#### Task to carry out:
Take the line with "(440, 334) = (475, 340): turquoise" as the first line and the last line of the data as the final one. Write out those lines exactly, and no others.

#### Collected data:
+++++

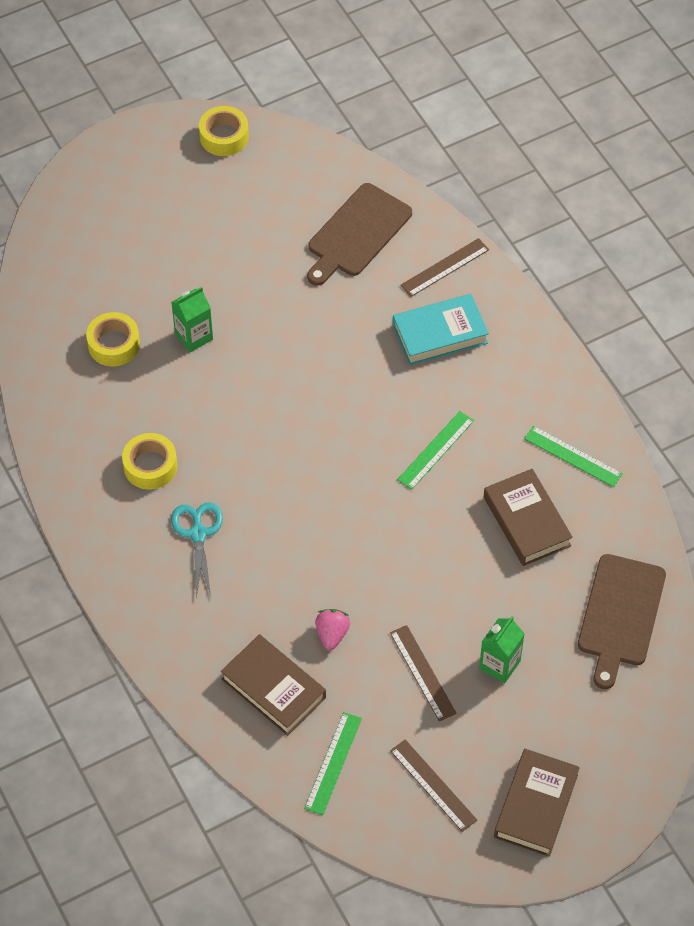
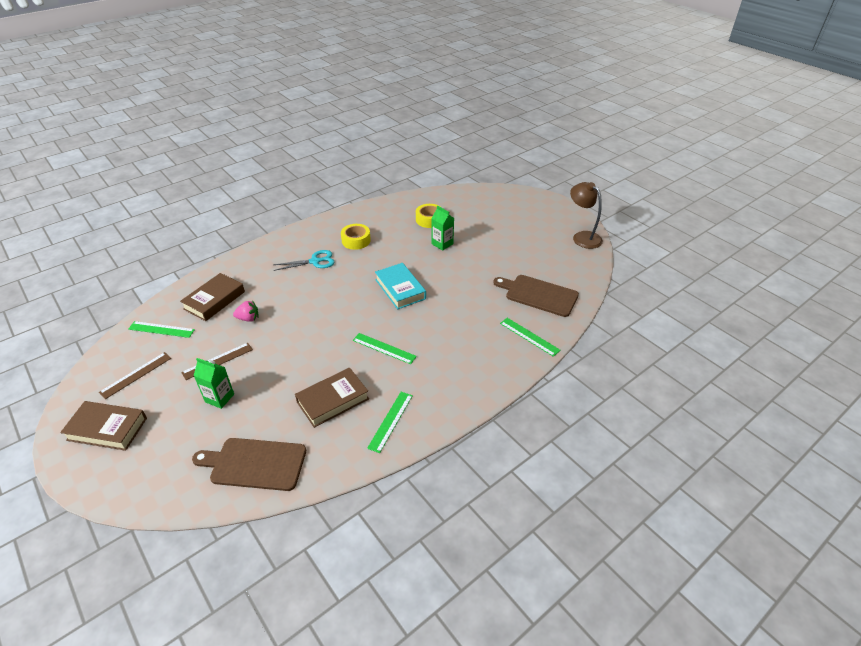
camera: 80 degrees right, 15 degrees down
(224, 136) = (582, 237): yellow tape -> brown lamp
(440, 334) = (475, 340): turquoise book -> turquoise book (400, 289)
(445, 267) = (529, 336): brown ruler -> green ruler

+++++

#### Response to this task:
(440, 334) = (475, 340): turquoise book -> turquoise book (400, 289)
(445, 267) = (529, 336): brown ruler -> green ruler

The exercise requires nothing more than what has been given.